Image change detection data

__________________________________________________

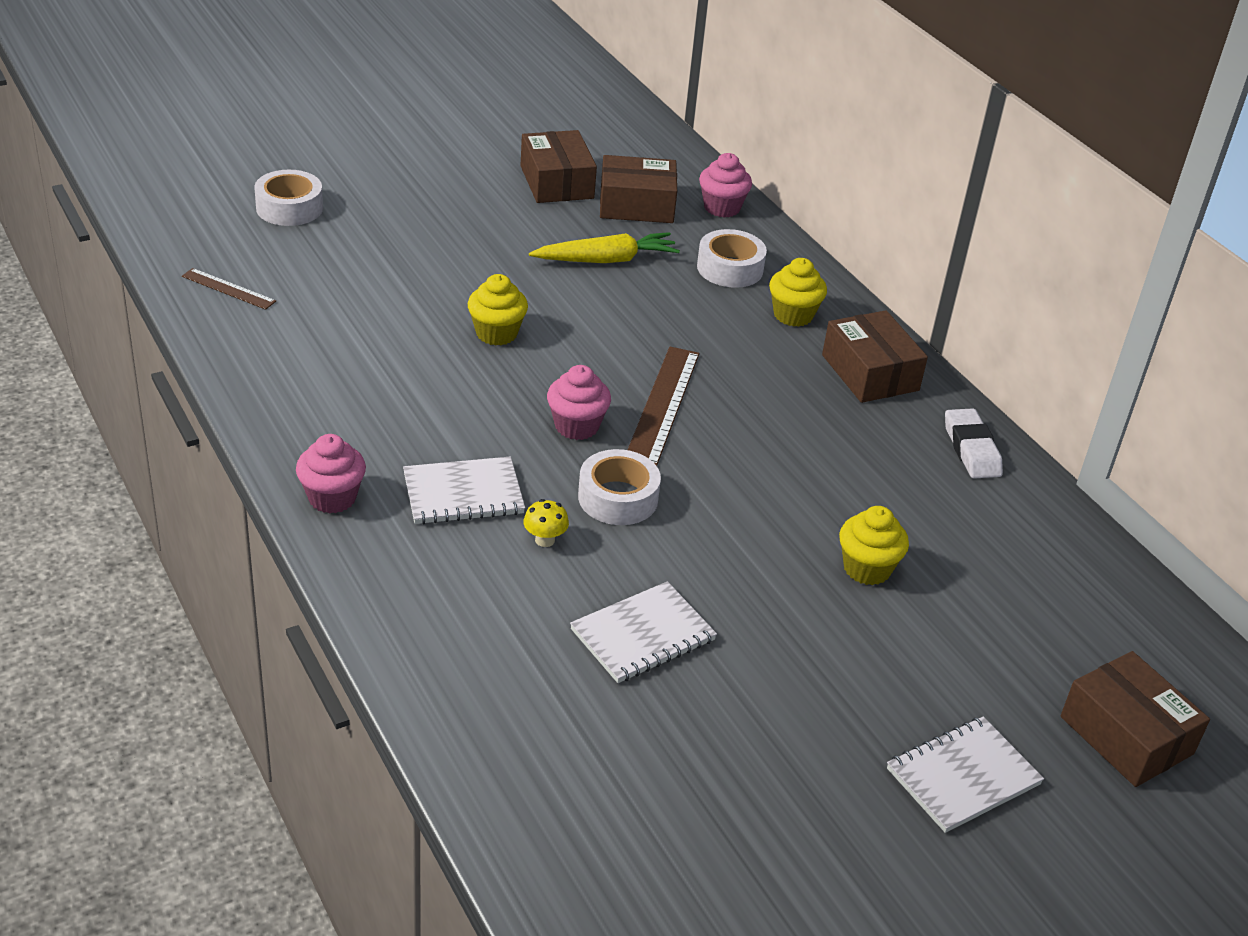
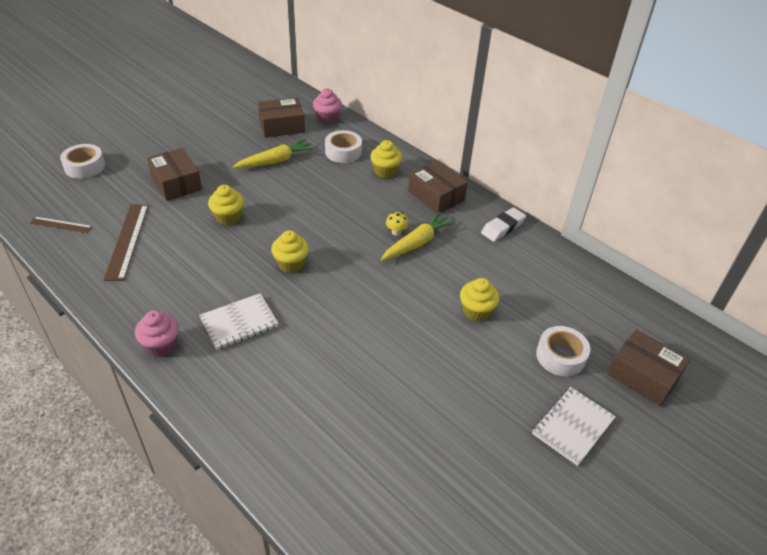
camera: 15 degrees left, 5 degrees up
(545, 540) = (295, 340): yellow mushroom -> yellow mushroom (396, 232)
(556, 182) = (234, 121): brown box -> brown box (176, 183)
(576, 426) = (291, 264): pink cupcake -> yellow cupcake
(618, 498) = (328, 303): white tape -> white tape (560, 356)
(643, 635) = (371, 387): white notebook -> none
(663, 405) = (334, 240): brown ruler -> brown ruler (127, 241)
(805, 440) = (417, 243): none -> yellow carrot
(971, 449) = (503, 227): white eraser -> white eraser turned 75 degrees clockwise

__________________________________________________

*What to work on*:
Reproduce the entries above exactly, though not their pictures.

*Response below*:
camera: 15 degrees left, 5 degrees up
(545, 540) = (295, 340): yellow mushroom -> yellow mushroom (396, 232)
(556, 182) = (234, 121): brown box -> brown box (176, 183)
(576, 426) = (291, 264): pink cupcake -> yellow cupcake
(618, 498) = (328, 303): white tape -> white tape (560, 356)
(643, 635) = (371, 387): white notebook -> none
(663, 405) = (334, 240): brown ruler -> brown ruler (127, 241)
(805, 440) = (417, 243): none -> yellow carrot
(971, 449) = (503, 227): white eraser -> white eraser turned 75 degrees clockwise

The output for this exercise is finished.